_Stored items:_
____________

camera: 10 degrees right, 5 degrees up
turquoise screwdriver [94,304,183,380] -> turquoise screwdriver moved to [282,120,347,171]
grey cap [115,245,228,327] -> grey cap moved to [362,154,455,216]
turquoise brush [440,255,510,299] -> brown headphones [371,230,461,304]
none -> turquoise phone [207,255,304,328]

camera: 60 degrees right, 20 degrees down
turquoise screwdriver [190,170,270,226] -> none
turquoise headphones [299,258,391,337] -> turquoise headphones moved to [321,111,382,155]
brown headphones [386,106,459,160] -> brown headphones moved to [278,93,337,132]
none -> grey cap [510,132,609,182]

____________

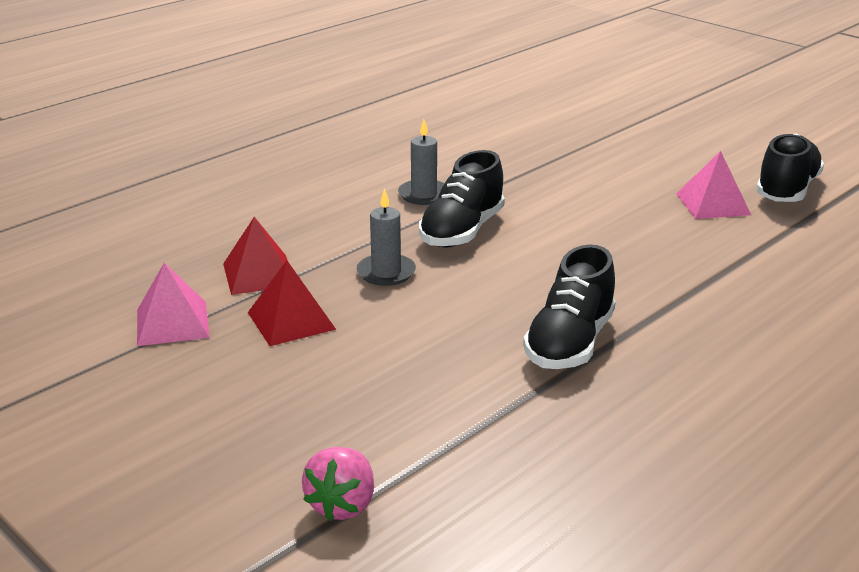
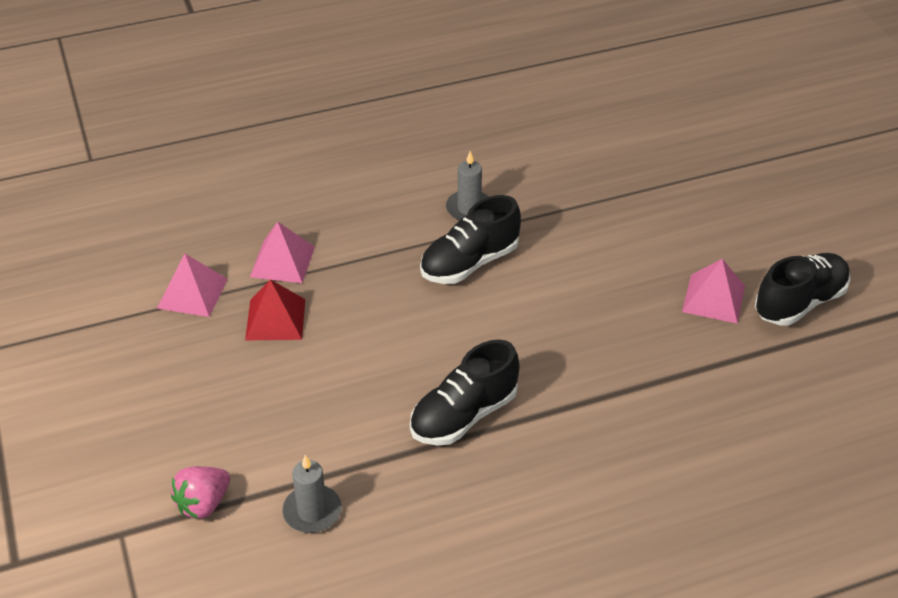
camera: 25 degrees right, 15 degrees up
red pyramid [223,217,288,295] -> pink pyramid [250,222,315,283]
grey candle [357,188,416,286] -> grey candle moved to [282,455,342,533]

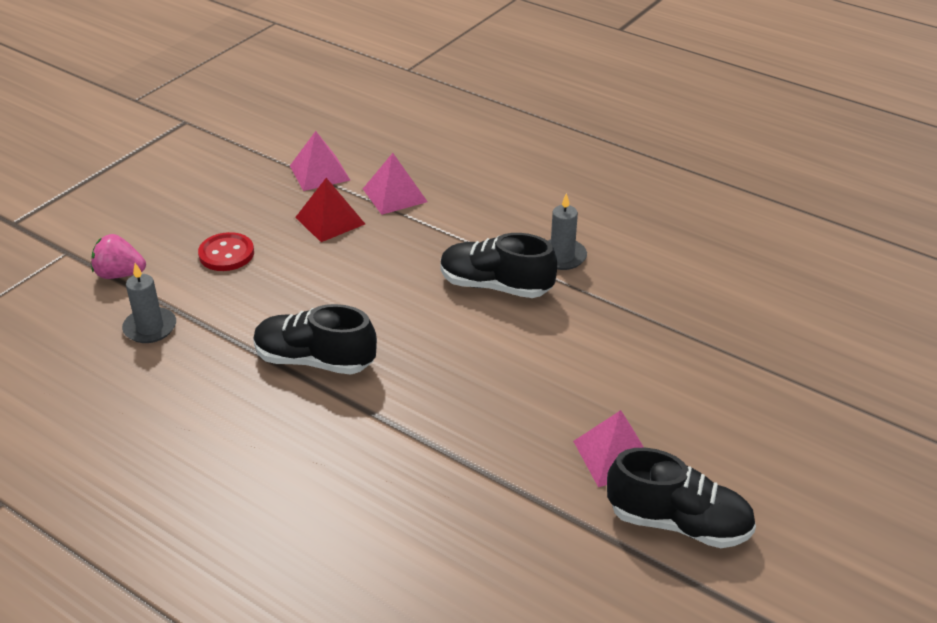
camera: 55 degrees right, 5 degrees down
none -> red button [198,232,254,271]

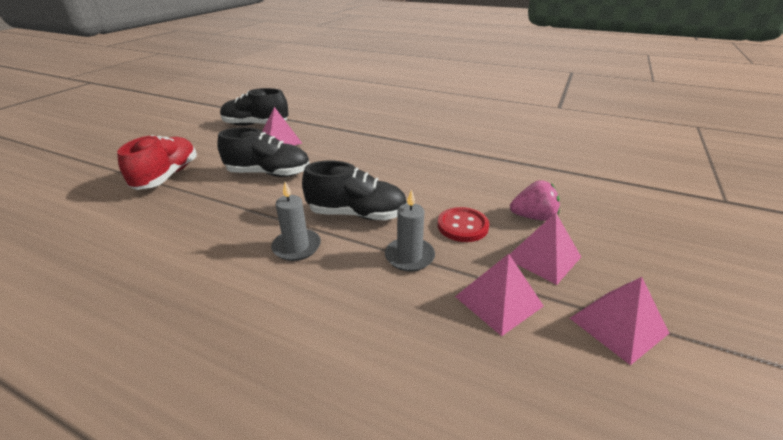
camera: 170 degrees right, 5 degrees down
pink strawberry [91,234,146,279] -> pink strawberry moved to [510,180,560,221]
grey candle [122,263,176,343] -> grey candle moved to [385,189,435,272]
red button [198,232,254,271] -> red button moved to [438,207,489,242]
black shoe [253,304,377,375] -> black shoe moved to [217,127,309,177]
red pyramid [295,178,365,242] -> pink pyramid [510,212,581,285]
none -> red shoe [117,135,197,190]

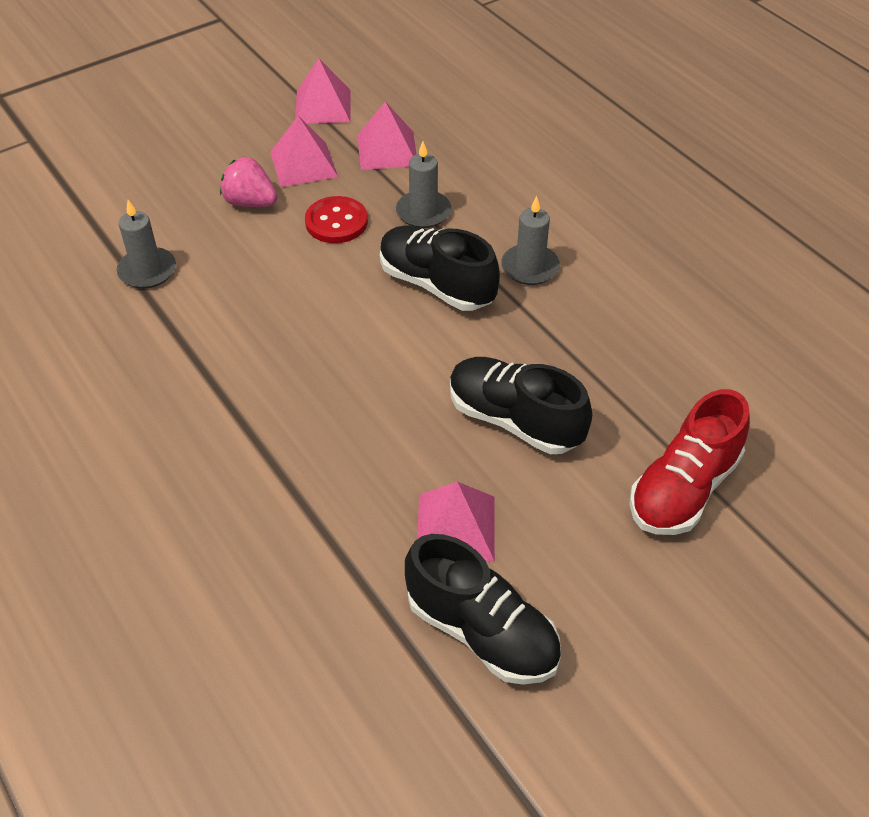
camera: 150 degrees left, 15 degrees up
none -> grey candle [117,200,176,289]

____________

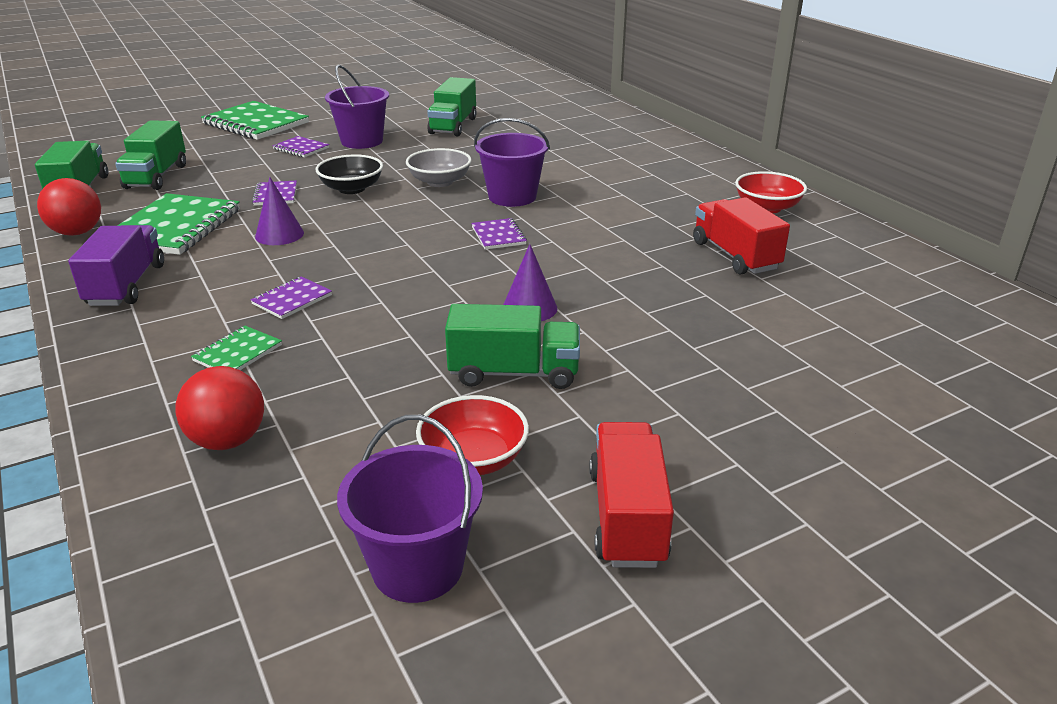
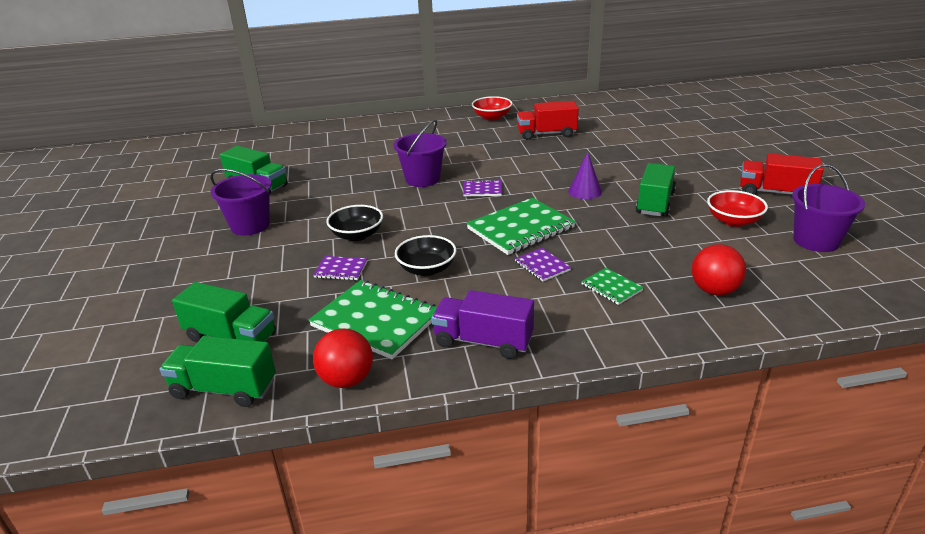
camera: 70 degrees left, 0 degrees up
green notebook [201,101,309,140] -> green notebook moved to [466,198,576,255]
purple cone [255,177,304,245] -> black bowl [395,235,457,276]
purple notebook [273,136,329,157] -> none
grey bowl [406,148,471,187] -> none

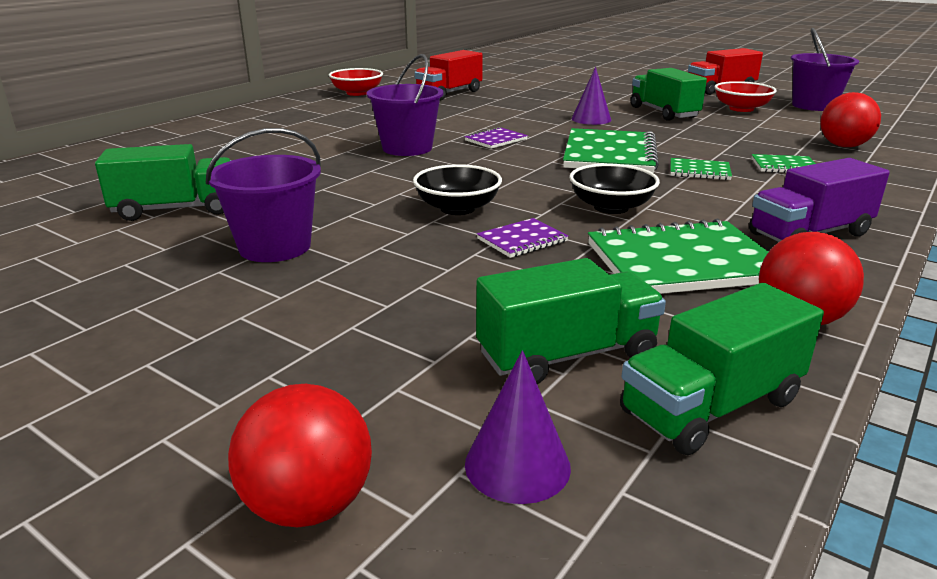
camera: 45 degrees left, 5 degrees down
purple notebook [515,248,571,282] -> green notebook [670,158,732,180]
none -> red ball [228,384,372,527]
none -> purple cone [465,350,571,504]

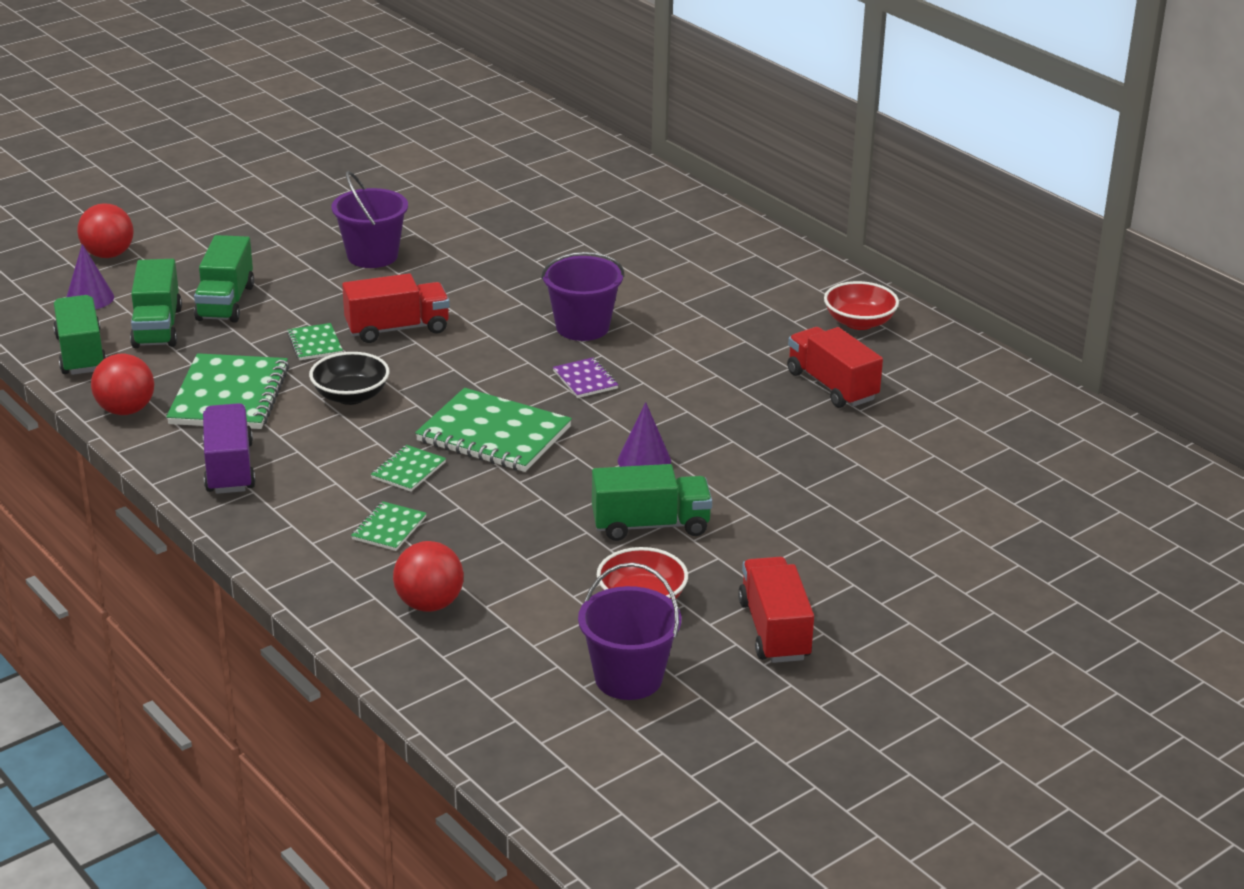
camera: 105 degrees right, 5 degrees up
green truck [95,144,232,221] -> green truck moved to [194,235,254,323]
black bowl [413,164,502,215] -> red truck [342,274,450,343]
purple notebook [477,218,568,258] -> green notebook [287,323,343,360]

____________

_Directions for this task:_
All that belongs in the answer is the run of lines above from the line containing "camera: 10 degrees right, 5 degrees up" through the line containing "turquoise brush [440,255,510,299]", exactly as written.

_Solution to the exercise:_
camera: 10 degrees right, 5 degrees up
turquoise screwdriver [94,304,183,380] -> turquoise screwdriver moved to [282,120,347,171]
grey cap [115,245,228,327] -> grey cap moved to [362,154,455,216]
turquoise brush [440,255,510,299] -> brown headphones [371,230,461,304]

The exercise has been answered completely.